» **Task statement**
Copy the records below exactly as they stand. Leave out the pictures.

» **Source material**
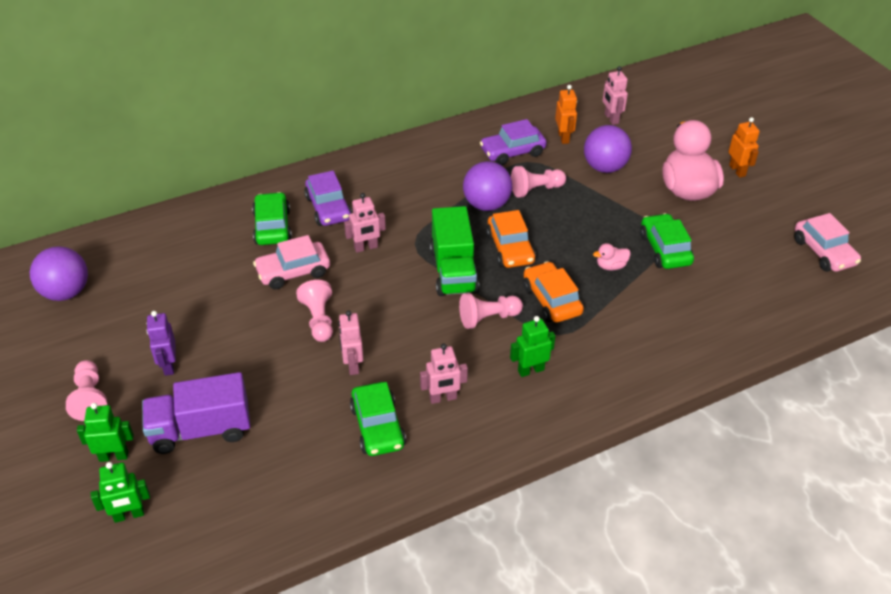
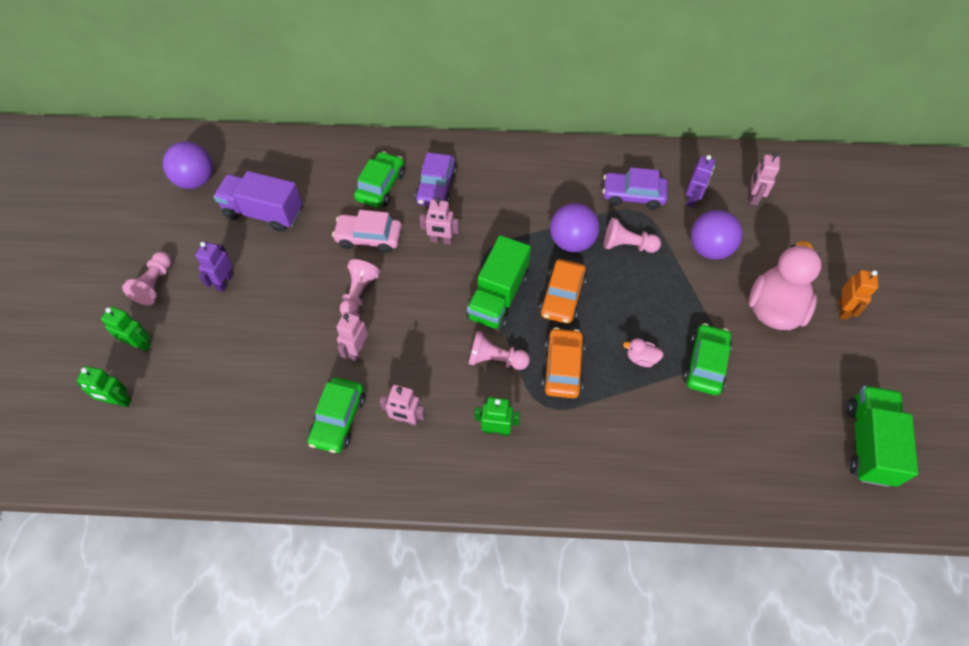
camera: 30 degrees right, 15 degrees up
purple truck [142,372,250,454] -> purple truck moved to [214,171,302,232]
orange robot [555,85,577,144] -> purple robot [686,155,715,208]
pink car [794,213,861,272] -> green truck [846,386,918,487]

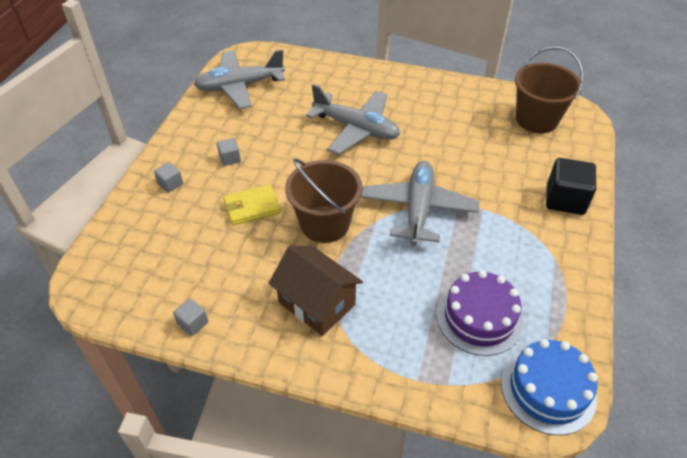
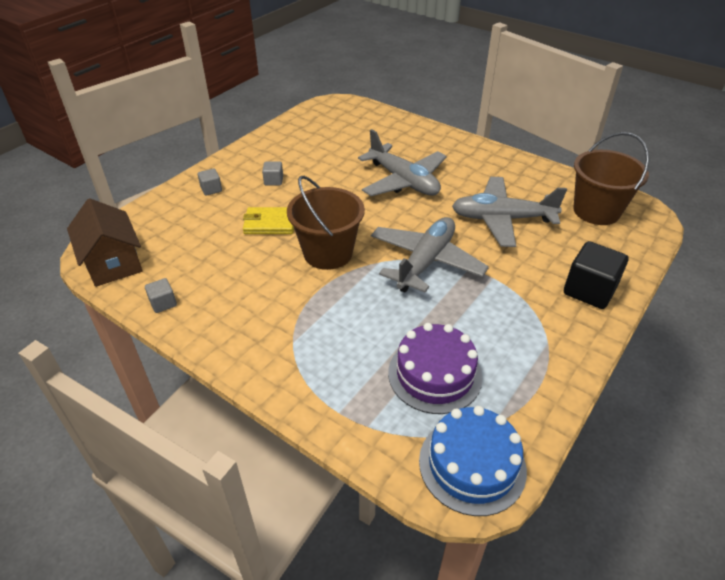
camera: 20 degrees right, 5 degrees down
grey plane [194,49,285,109] -> grey plane moved to [452,177,567,247]
brown house [268,246,363,336] -> brown house moved to [67,198,143,287]

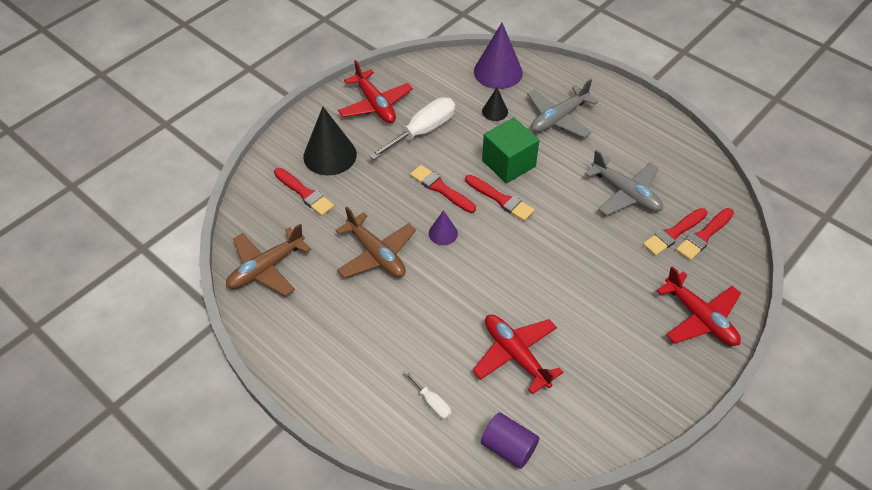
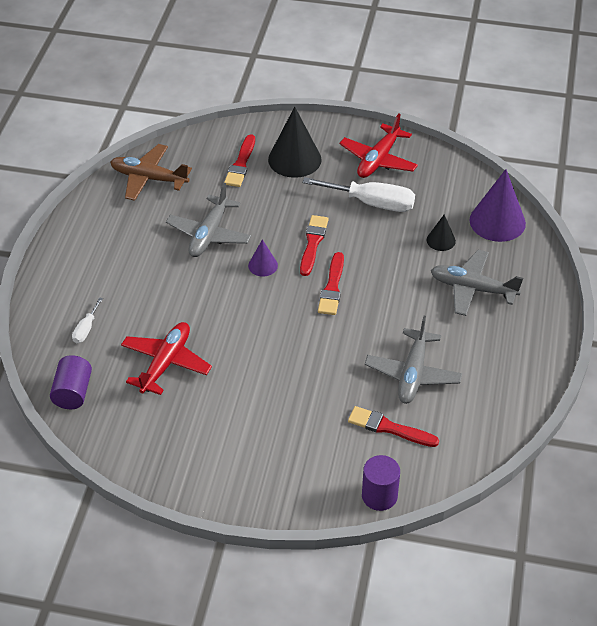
camera: 60 degrees right, 5 degrees down
brown plane [335,207,416,278] -> grey plane [166,183,251,257]
green cube [482,117,540,184] -> none
red plane [657,266,741,346] -> none
red brush [676,208,734,260] -> none
none -> purple cylinder [362,455,400,511]

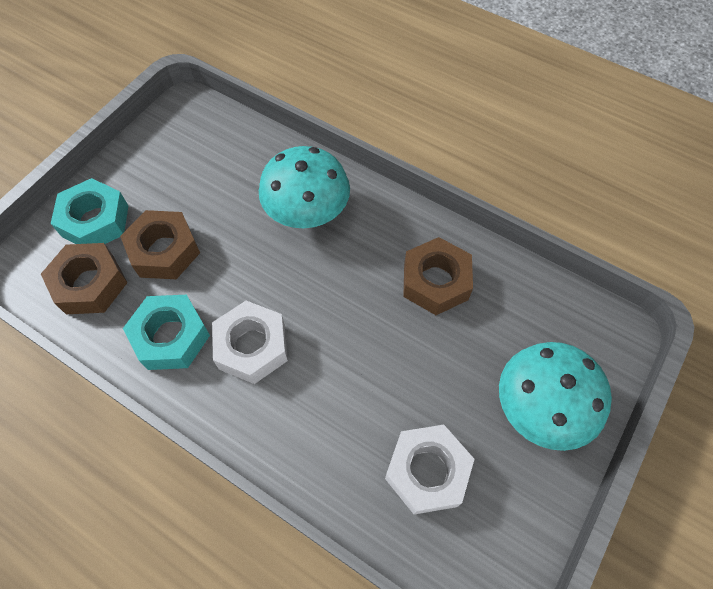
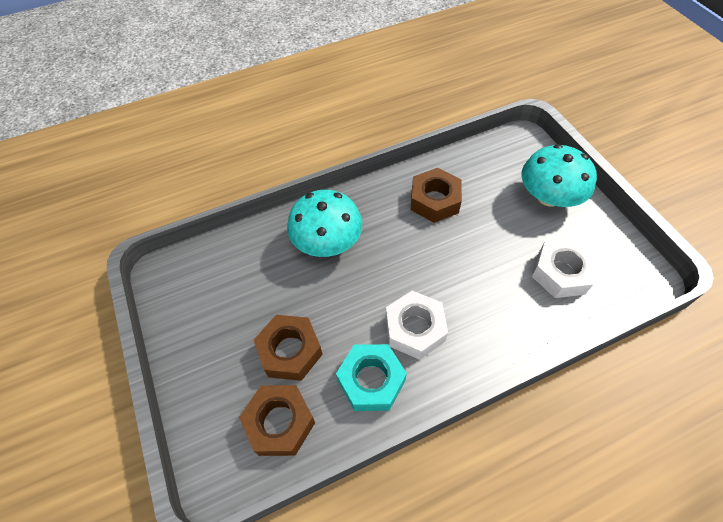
camera: 55 degrees left, 5 degrees down
turquoise nut [51,178,128,244] -> none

» **Completed exercise**
camera: 30 degrees right, 15 degrees up
purple truck [142,372,250,454] -> purple truck moved to [214,171,302,232]
orange robot [555,85,577,144] -> purple robot [686,155,715,208]
pink car [794,213,861,272] -> green truck [846,386,918,487]

camera: 20 degrees right, 5 degrees down
grey plane [194,49,285,109] -> grey plane moved to [452,177,567,247]
brown house [268,246,363,336] -> brown house moved to [67,198,143,287]

camera: 60 degrees right, 5 degrees down
brown plane [335,207,416,278] -> grey plane [166,183,251,257]
green cube [482,117,540,184] -> none
red plane [657,266,741,346] -> none
red brush [676,208,734,260] -> none
none -> purple cylinder [362,455,400,511]

camera: 55 degrees left, 5 degrees down
turquoise nut [51,178,128,244] -> none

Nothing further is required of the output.